Records from a data source

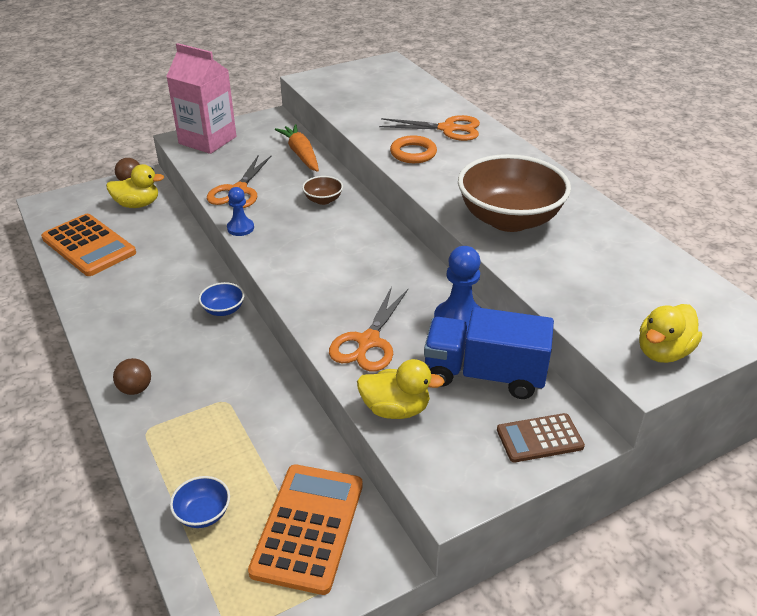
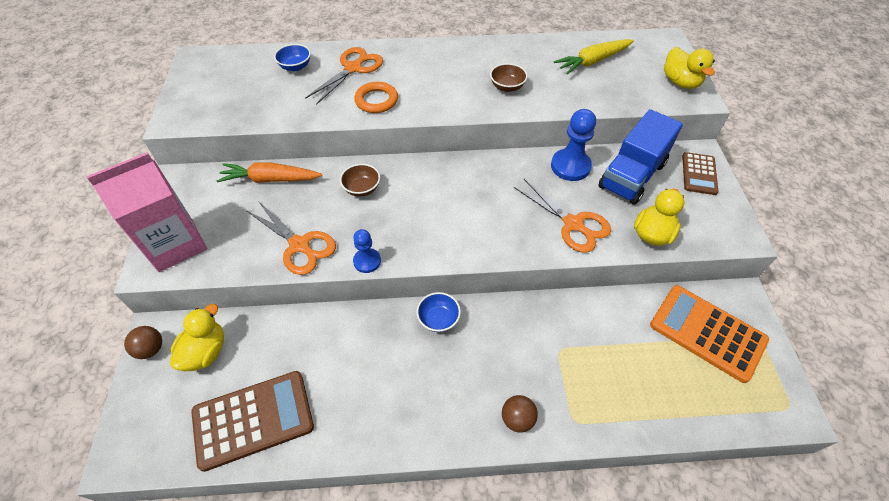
camera: 65 degrees left, 15 degrees up
(89, 246) = (253, 419): orange calculator -> brown calculator
(203, 513) = (680, 398): blue bowl -> blue bowl (295, 67)
(509, 219) = (507, 87): brown bowl -> brown bowl, size x0.42
(625, 269) = (593, 61): none -> yellow carrot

> [Work to be completed]
Across all the records above, find each line with "bowl" in it and copy it.

> [Written answer]
(203, 513) = (680, 398): blue bowl -> blue bowl (295, 67)
(509, 219) = (507, 87): brown bowl -> brown bowl, size x0.42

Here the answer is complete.